(DATA EXCERPTS)
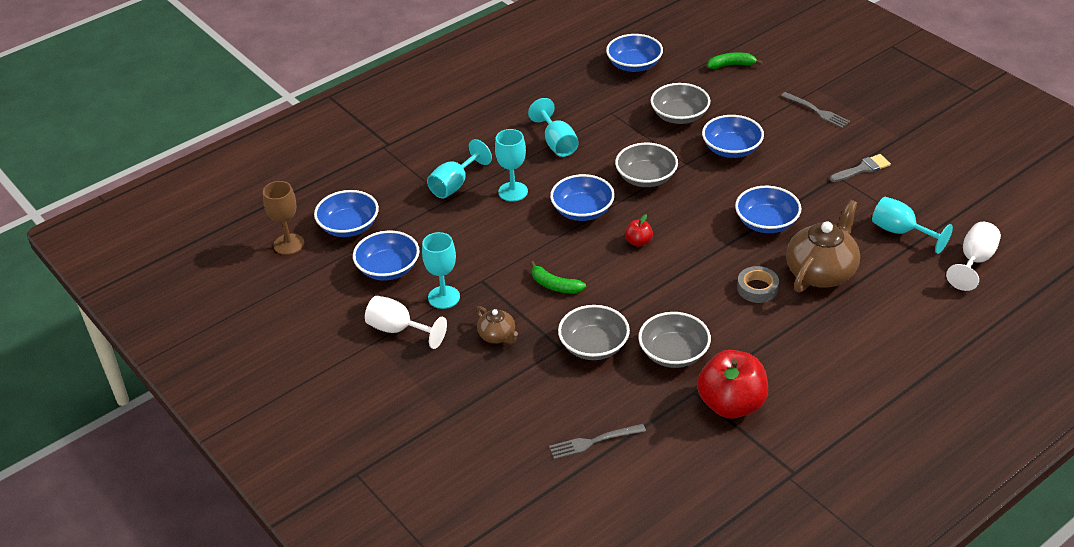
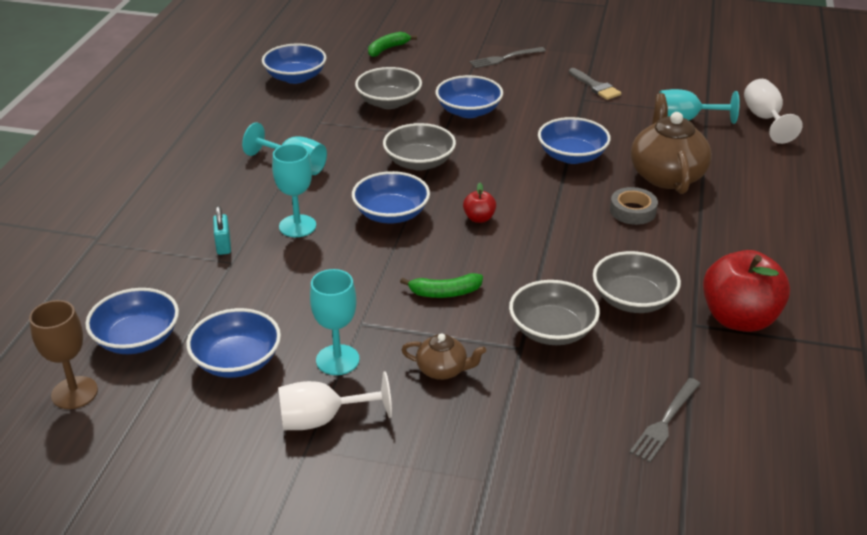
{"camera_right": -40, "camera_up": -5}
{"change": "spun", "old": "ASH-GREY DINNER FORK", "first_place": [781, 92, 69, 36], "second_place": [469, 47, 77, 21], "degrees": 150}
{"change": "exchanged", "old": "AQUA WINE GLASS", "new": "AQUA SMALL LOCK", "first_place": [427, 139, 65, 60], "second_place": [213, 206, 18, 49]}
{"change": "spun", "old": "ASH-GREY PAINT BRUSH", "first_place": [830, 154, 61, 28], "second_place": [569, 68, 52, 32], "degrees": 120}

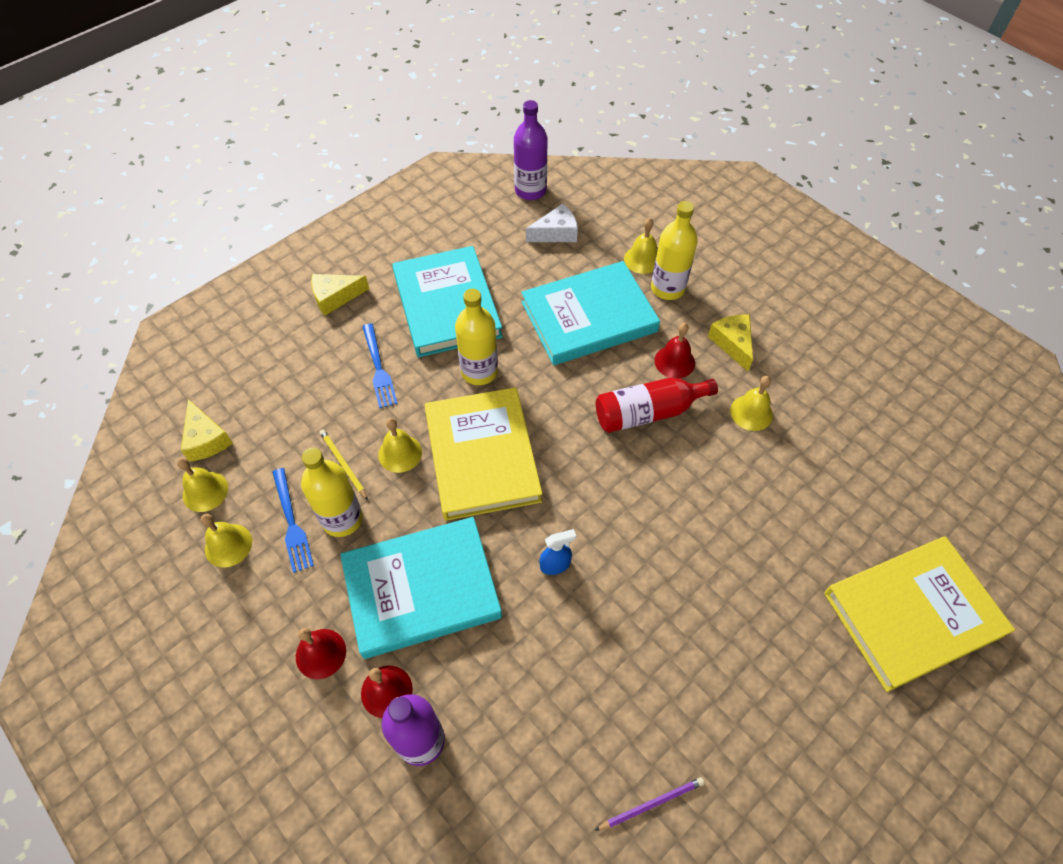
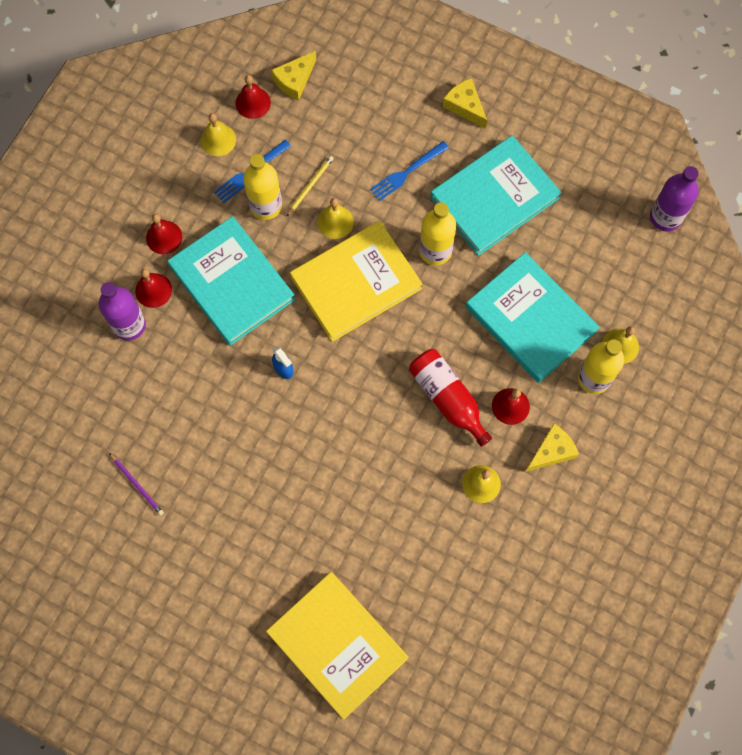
{"camera_right": 70, "camera_up": 15}
{"change": "missing", "old": "WHITE PIECE OF CHEESE", "first_place": [526, 204, 52, 38]}
{"change": "colour", "old": "BRIGHT YELLOW BELL", "new": "CRIMSON BELL", "first_place": [177, 458, 51, 54], "second_place": [236, 75, 35, 44]}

(WHAT YOU SHOULD DO)
All of the records should be set down exactly, minus the pictures they hold.

(ANSWER TO THIS EXERCISE)
{"camera_right": -40, "camera_up": -5}
{"change": "spun", "old": "ASH-GREY DINNER FORK", "first_place": [781, 92, 69, 36], "second_place": [469, 47, 77, 21], "degrees": 150}
{"change": "exchanged", "old": "AQUA WINE GLASS", "new": "AQUA SMALL LOCK", "first_place": [427, 139, 65, 60], "second_place": [213, 206, 18, 49]}
{"change": "spun", "old": "ASH-GREY PAINT BRUSH", "first_place": [830, 154, 61, 28], "second_place": [569, 68, 52, 32], "degrees": 120}

{"camera_right": 70, "camera_up": 15}
{"change": "missing", "old": "WHITE PIECE OF CHEESE", "first_place": [526, 204, 52, 38]}
{"change": "colour", "old": "BRIGHT YELLOW BELL", "new": "CRIMSON BELL", "first_place": [177, 458, 51, 54], "second_place": [236, 75, 35, 44]}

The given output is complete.